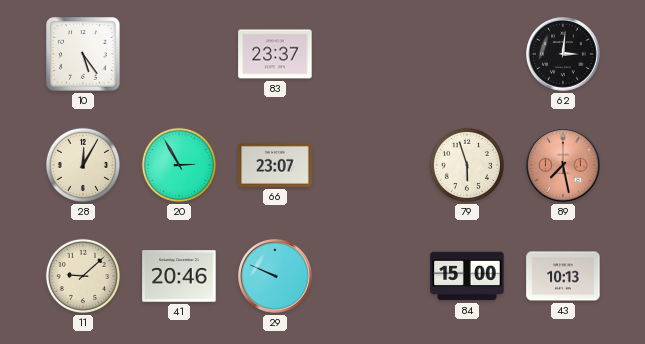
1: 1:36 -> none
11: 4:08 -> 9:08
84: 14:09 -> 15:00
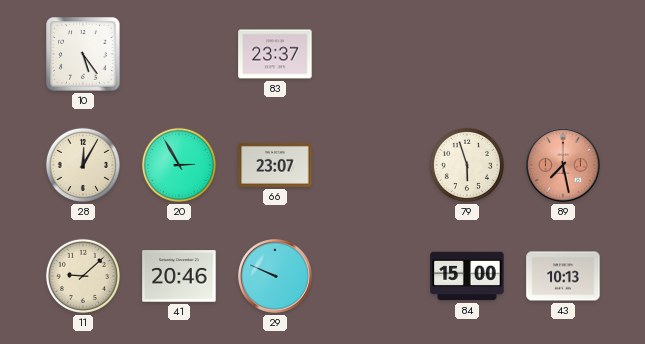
62: 3:01 -> none
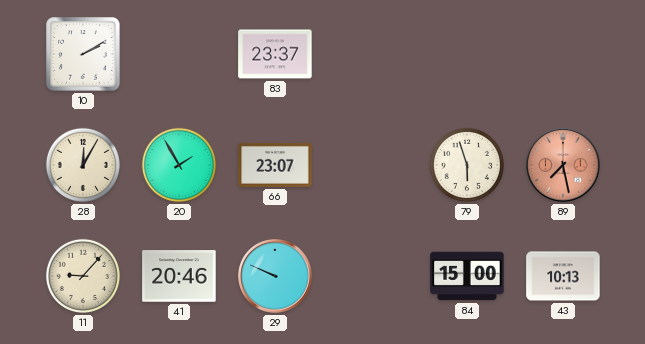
10: 5:24 -> 2:10
20: 2:55 -> 1:55
11: 9:08 -> 9:07
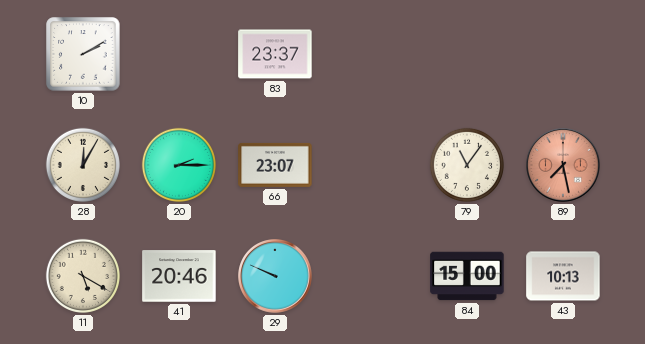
20: 1:55 -> 2:15
79: 5:57 -> 11:06
11: 9:07 -> 5:20
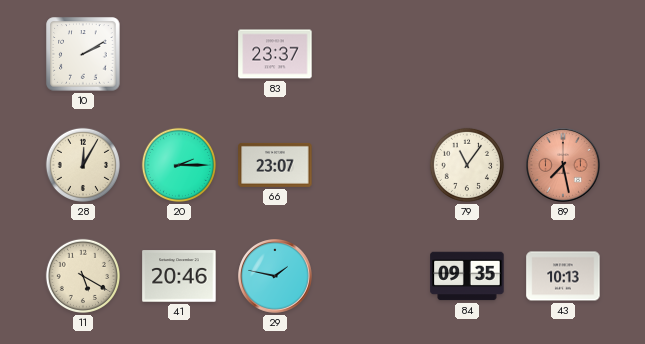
29: 9:49 -> 1:47
84: 15:00 -> 09:35
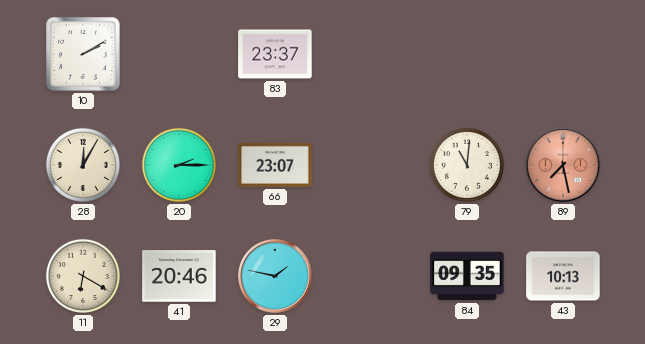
79: 11:06 -> 11:01
11: 5:20 -> 6:20
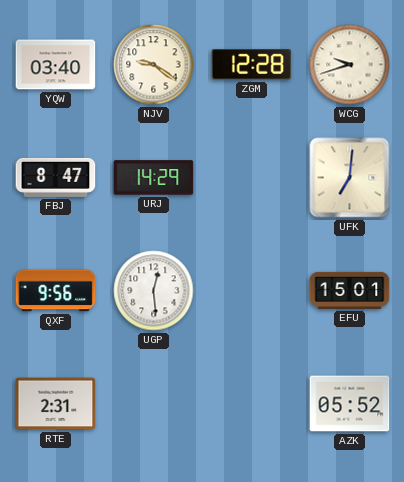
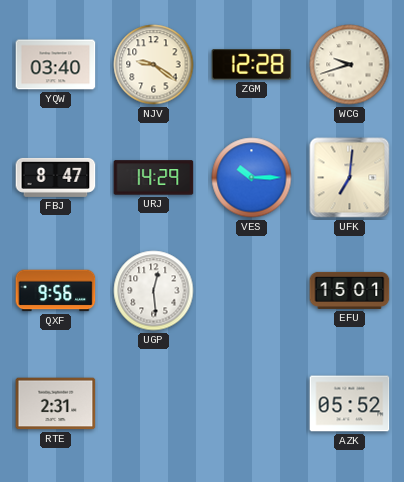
VES: none -> 10:15
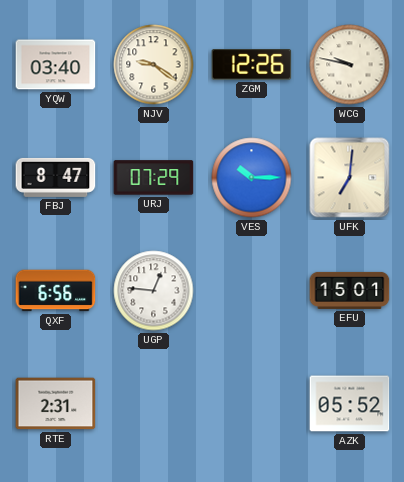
ZGM: 12:28 -> 12:26
WCG: 9:42 -> 9:47
URJ: 14:29 -> 07:29
QXF: 9:56 -> 6:56
UGP: 12:29 -> 12:46
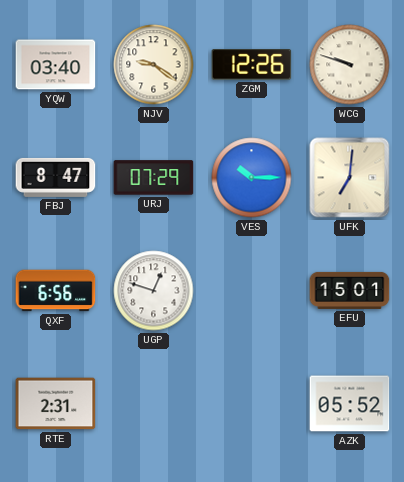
WCG: 9:47 -> 9:48
UGP: 12:46 -> 12:48
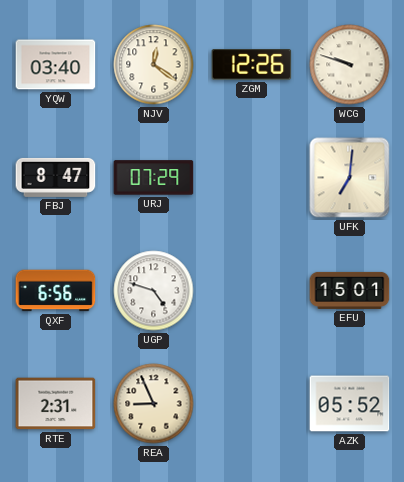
NJV: 9:21 -> 12:21
VES: 10:15 -> none
UGP: 12:48 -> 4:48
REA: none -> 8:56
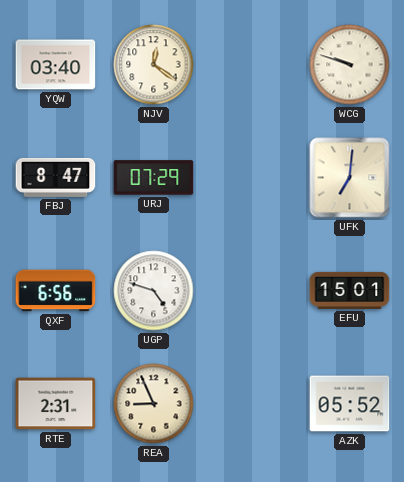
ZGM: 12:26 -> none
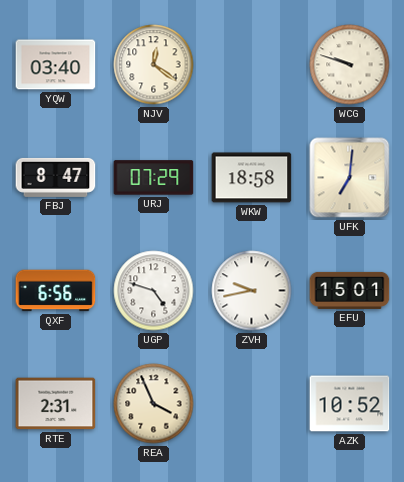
WKW: none -> 18:58
ZVH: none -> 9:43
REA: 8:56 -> 3:56
AZK: 05:52 -> 10:52
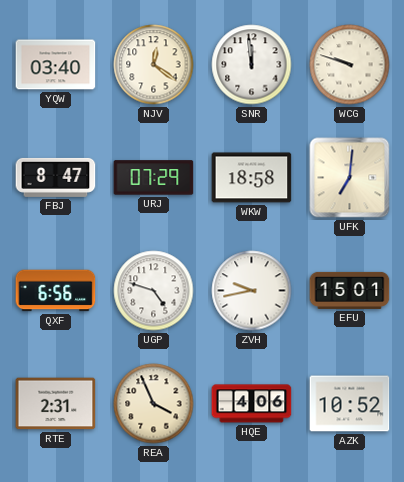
SNR: none -> 11:59
HQE: none -> 4:06
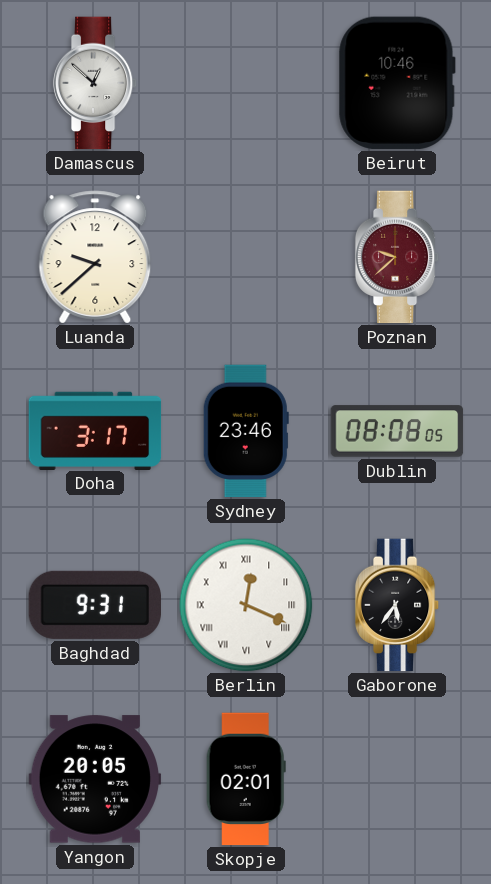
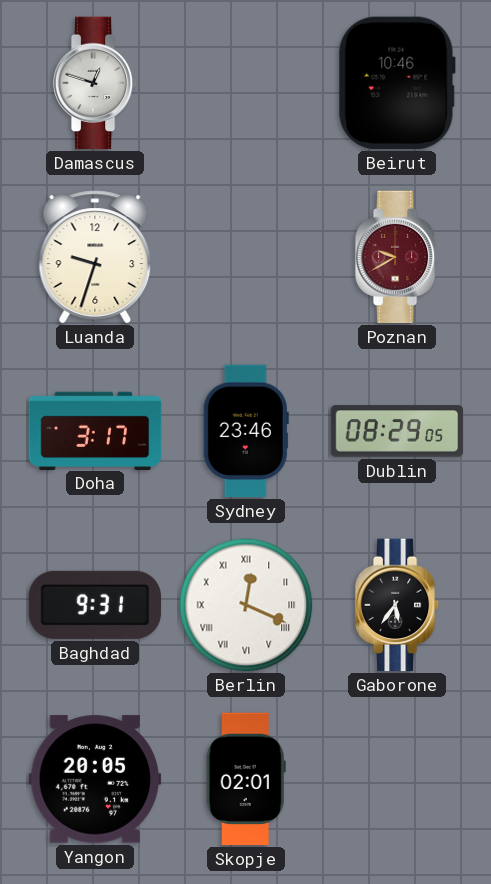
Damascus: 12:52 -> 12:48
Luanda: 9:38 -> 9:33
Poznan: 9:38 -> 9:40
Dublin: 08:08 -> 08:29
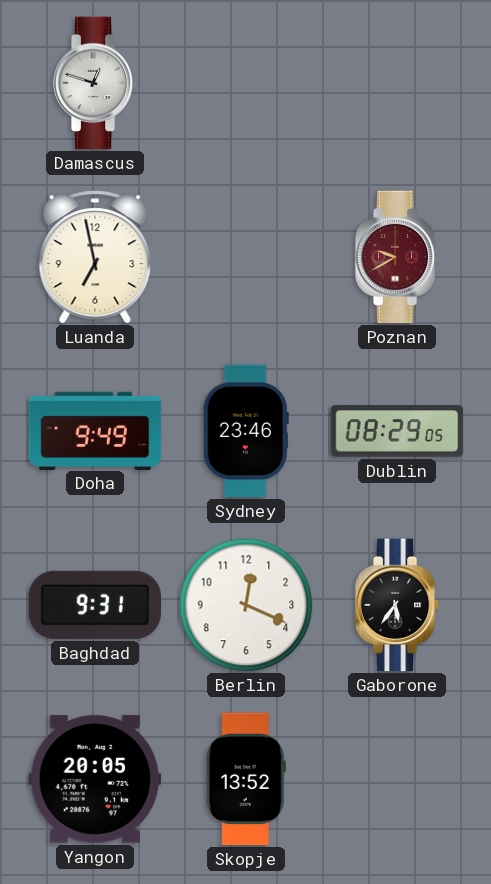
Beirut: 10:46 -> none
Luanda: 9:33 -> 6:58
Doha: 3:17 -> 9:49
Berlin numerals: Roman -> Arabic
Skopje: 02:01 -> 13:52
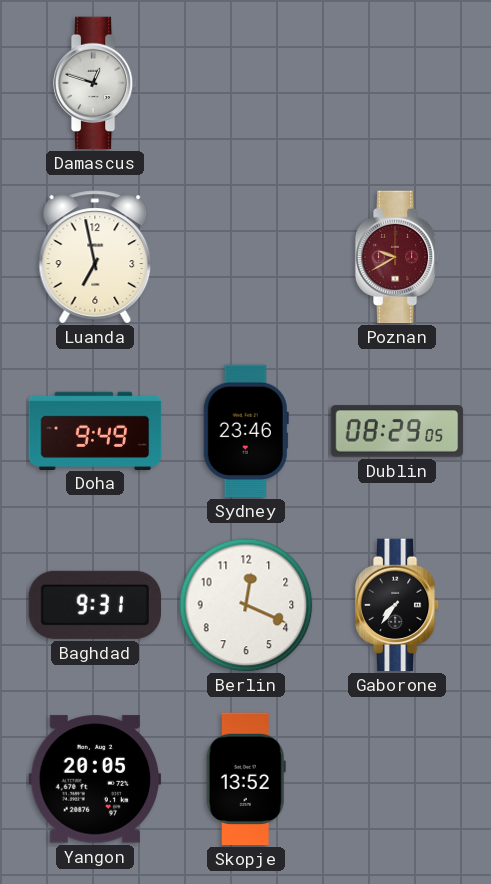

════

# Exercise description
Put these lines into a numbered list covering all the items, leaving out blank lines and the picture markers.

# Response for this exercise
1. 1: 1:36 -> none
2. 11: 4:08 -> 9:08
3. 84: 14:09 -> 15:00
4. 62: 3:01 -> none
5. 10: 5:24 -> 2:10
6. 20: 2:55 -> 1:55
7. 11: 9:08 -> 9:07
8. 20: 1:55 -> 2:15
9. 79: 5:57 -> 11:06
10. 11: 9:07 -> 5:20
11. 29: 9:49 -> 1:47
12. 84: 15:00 -> 09:35
13. 79: 11:06 -> 11:01
14. 11: 5:20 -> 6:20
15. VES: none -> 10:15
16. ZGM: 12:28 -> 12:26
17. WCG: 9:42 -> 9:47
18. URJ: 14:29 -> 07:29
19. QXF: 9:56 -> 6:56
20. UGP: 12:29 -> 12:46
21. WCG: 9:47 -> 9:48
22. UGP: 12:46 -> 12:48
23. NJV: 9:21 -> 12:21
24. VES: 10:15 -> none
25. UGP: 12:48 -> 4:48
26. REA: none -> 8:56
27. ZGM: 12:26 -> none
28. WKW: none -> 18:58
29. ZVH: none -> 9:43
30. REA: 8:56 -> 3:56
31. AZK: 05:52 -> 10:52
32. SNR: none -> 11:59
33. HQE: none -> 4:06
34. Damascus: 12:52 -> 12:48
35. Luanda: 9:38 -> 9:33
36. Poznan: 9:38 -> 9:40
37. Dublin: 08:08 -> 08:29
38. Beirut: 10:46 -> none
39. Luanda: 9:33 -> 6:58
40. Doha: 3:17 -> 9:49
41. Berlin numerals: Roman -> Arabic
42. Skopje: 02:01 -> 13:52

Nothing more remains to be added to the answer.